*** Block opens ***
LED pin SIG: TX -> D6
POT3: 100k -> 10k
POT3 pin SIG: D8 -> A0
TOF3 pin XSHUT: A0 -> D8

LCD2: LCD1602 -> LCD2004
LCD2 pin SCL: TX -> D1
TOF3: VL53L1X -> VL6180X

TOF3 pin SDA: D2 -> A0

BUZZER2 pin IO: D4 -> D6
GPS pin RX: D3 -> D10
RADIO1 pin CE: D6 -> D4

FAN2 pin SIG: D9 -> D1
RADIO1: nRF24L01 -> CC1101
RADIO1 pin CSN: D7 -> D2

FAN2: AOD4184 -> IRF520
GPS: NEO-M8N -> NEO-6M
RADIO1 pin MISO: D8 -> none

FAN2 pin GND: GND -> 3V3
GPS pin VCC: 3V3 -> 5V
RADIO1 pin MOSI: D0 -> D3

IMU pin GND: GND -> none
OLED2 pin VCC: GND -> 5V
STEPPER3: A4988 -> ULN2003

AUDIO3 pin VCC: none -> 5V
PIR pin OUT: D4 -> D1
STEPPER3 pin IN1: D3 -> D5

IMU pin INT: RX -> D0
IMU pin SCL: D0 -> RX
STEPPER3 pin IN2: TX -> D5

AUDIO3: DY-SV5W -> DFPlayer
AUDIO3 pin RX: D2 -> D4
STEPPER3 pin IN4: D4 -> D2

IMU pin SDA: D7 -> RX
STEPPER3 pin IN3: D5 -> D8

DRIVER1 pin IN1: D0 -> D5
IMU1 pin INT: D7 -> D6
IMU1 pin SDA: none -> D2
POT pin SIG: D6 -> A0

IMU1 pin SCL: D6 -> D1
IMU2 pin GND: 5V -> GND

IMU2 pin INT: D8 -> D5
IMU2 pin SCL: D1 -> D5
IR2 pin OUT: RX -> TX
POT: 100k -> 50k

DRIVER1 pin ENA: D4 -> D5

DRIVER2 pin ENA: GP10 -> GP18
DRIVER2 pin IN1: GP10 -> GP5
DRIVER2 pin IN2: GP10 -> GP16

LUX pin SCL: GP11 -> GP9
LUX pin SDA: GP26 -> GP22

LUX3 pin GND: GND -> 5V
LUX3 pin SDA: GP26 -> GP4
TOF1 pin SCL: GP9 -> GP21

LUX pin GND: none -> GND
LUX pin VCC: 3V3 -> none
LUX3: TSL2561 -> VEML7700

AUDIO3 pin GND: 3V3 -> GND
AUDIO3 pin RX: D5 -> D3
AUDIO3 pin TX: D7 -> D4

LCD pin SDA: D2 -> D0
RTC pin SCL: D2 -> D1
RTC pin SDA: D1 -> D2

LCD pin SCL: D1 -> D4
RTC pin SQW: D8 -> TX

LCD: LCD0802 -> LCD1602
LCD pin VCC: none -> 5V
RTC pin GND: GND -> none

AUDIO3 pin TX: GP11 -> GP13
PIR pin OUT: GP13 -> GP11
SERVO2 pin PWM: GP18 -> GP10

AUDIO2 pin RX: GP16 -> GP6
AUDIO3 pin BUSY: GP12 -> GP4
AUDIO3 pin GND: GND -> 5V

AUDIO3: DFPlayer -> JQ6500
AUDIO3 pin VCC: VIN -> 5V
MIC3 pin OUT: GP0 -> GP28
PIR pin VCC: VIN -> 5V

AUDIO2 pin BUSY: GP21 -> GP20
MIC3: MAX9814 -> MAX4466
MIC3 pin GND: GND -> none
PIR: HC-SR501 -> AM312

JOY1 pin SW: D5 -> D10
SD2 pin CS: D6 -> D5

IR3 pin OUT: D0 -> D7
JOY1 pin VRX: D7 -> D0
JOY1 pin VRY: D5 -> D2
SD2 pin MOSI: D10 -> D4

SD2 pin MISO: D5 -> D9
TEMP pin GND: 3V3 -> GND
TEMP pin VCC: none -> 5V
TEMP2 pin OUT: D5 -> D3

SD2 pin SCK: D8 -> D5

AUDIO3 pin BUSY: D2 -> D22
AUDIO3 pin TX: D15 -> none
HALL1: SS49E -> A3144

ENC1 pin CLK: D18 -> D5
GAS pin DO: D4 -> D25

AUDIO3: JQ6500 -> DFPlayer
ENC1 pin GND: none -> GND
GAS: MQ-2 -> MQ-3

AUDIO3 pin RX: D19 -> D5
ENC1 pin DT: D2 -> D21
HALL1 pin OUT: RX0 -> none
*** Block closes ***
**Exercise:** With the line holding "IMU pin SCL: D0 -> RX" as the first and the line holding "LUX pin SDA: GP26 -> GP22" as the last, please transcribe exactly the lines of the material above in that range and nothing else.

**Response to this exercise:**
IMU pin SCL: D0 -> RX
STEPPER3 pin IN2: TX -> D5

AUDIO3: DY-SV5W -> DFPlayer
AUDIO3 pin RX: D2 -> D4
STEPPER3 pin IN4: D4 -> D2

IMU pin SDA: D7 -> RX
STEPPER3 pin IN3: D5 -> D8

DRIVER1 pin IN1: D0 -> D5
IMU1 pin INT: D7 -> D6
IMU1 pin SDA: none -> D2
POT pin SIG: D6 -> A0

IMU1 pin SCL: D6 -> D1
IMU2 pin GND: 5V -> GND

IMU2 pin INT: D8 -> D5
IMU2 pin SCL: D1 -> D5
IR2 pin OUT: RX -> TX
POT: 100k -> 50k

DRIVER1 pin ENA: D4 -> D5

DRIVER2 pin ENA: GP10 -> GP18
DRIVER2 pin IN1: GP10 -> GP5
DRIVER2 pin IN2: GP10 -> GP16

LUX pin SCL: GP11 -> GP9
LUX pin SDA: GP26 -> GP22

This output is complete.